**ACTIVITY:**
What do the lines from the top of the data through the line with "The imbryk (biały)" say? Quote them exactly and include both ends.

Records contained in a dataset:
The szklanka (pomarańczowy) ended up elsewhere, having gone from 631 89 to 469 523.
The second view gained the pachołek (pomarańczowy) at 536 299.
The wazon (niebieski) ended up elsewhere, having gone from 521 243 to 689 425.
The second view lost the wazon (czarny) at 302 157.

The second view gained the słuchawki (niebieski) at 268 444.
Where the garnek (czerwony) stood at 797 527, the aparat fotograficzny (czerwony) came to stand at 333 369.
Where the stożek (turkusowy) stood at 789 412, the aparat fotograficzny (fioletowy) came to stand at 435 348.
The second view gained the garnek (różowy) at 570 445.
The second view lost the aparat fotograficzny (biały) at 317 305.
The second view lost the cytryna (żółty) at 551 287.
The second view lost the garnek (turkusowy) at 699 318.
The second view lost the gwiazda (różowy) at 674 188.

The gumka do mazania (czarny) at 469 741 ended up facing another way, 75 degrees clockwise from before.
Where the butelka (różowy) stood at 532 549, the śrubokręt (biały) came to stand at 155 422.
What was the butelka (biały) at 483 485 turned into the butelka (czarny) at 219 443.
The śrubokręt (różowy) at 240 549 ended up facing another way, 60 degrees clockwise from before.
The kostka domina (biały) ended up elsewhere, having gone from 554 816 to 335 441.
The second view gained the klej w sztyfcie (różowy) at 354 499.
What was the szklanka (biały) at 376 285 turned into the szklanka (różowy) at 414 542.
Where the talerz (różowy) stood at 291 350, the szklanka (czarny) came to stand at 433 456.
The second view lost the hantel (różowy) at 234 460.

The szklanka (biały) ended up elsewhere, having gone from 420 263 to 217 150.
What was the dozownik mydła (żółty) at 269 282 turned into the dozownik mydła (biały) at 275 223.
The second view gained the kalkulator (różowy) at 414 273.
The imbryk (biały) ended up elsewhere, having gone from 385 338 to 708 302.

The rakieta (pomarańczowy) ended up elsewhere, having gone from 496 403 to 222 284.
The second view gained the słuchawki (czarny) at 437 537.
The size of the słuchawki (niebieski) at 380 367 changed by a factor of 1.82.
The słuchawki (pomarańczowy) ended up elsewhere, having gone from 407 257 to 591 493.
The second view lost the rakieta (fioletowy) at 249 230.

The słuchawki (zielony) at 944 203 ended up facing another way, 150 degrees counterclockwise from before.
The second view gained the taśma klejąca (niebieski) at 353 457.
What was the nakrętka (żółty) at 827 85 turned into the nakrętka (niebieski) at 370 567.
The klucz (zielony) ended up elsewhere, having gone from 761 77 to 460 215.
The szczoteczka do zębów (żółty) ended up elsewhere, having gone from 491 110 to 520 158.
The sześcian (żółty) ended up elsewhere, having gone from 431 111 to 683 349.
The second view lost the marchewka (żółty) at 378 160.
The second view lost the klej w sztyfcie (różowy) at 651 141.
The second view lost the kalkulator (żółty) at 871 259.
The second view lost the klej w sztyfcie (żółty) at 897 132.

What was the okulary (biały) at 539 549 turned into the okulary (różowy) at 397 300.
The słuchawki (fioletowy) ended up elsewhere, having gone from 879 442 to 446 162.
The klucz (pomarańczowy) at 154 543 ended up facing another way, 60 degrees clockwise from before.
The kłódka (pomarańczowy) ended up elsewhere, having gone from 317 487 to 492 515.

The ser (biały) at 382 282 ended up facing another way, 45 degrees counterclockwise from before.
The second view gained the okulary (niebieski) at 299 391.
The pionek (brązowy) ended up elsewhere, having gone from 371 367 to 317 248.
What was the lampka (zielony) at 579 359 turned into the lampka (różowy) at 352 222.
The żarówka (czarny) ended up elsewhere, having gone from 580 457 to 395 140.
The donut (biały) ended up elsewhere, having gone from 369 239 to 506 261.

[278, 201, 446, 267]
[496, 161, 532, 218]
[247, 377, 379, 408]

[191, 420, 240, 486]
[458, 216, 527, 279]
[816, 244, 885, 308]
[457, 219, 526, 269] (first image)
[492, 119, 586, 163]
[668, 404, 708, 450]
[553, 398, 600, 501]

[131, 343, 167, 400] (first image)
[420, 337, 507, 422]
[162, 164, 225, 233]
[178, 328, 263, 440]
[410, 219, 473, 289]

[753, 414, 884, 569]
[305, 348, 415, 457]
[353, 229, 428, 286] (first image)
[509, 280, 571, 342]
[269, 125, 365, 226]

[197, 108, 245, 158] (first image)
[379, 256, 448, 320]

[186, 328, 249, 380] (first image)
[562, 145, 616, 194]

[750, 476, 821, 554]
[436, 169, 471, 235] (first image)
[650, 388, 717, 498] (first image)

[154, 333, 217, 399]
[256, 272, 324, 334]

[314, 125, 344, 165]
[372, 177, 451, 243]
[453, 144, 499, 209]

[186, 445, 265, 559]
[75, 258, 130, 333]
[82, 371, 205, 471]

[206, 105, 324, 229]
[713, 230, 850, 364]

**TASK RESULT:**
The szklanka (pomarańczowy) ended up elsewhere, having gone from 631 89 to 469 523.
The second view gained the pachołek (pomarańczowy) at 536 299.
The wazon (niebieski) ended up elsewhere, having gone from 521 243 to 689 425.
The second view lost the wazon (czarny) at 302 157.

The second view gained the słuchawki (niebieski) at 268 444.
Where the garnek (czerwony) stood at 797 527, the aparat fotograficzny (czerwony) came to stand at 333 369.
Where the stożek (turkusowy) stood at 789 412, the aparat fotograficzny (fioletowy) came to stand at 435 348.
The second view gained the garnek (różowy) at 570 445.
The second view lost the aparat fotograficzny (biały) at 317 305.
The second view lost the cytryna (żółty) at 551 287.
The second view lost the garnek (turkusowy) at 699 318.
The second view lost the gwiazda (różowy) at 674 188.

The gumka do mazania (czarny) at 469 741 ended up facing another way, 75 degrees clockwise from before.
Where the butelka (różowy) stood at 532 549, the śrubokręt (biały) came to stand at 155 422.
What was the butelka (biały) at 483 485 turned into the butelka (czarny) at 219 443.
The śrubokręt (różowy) at 240 549 ended up facing another way, 60 degrees clockwise from before.
The kostka domina (biały) ended up elsewhere, having gone from 554 816 to 335 441.
The second view gained the klej w sztyfcie (różowy) at 354 499.
What was the szklanka (biały) at 376 285 turned into the szklanka (różowy) at 414 542.
Where the talerz (różowy) stood at 291 350, the szklanka (czarny) came to stand at 433 456.
The second view lost the hantel (różowy) at 234 460.

The szklanka (biały) ended up elsewhere, having gone from 420 263 to 217 150.
What was the dozownik mydła (żółty) at 269 282 turned into the dozownik mydła (biały) at 275 223.
The second view gained the kalkulator (różowy) at 414 273.
The imbryk (biały) ended up elsewhere, having gone from 385 338 to 708 302.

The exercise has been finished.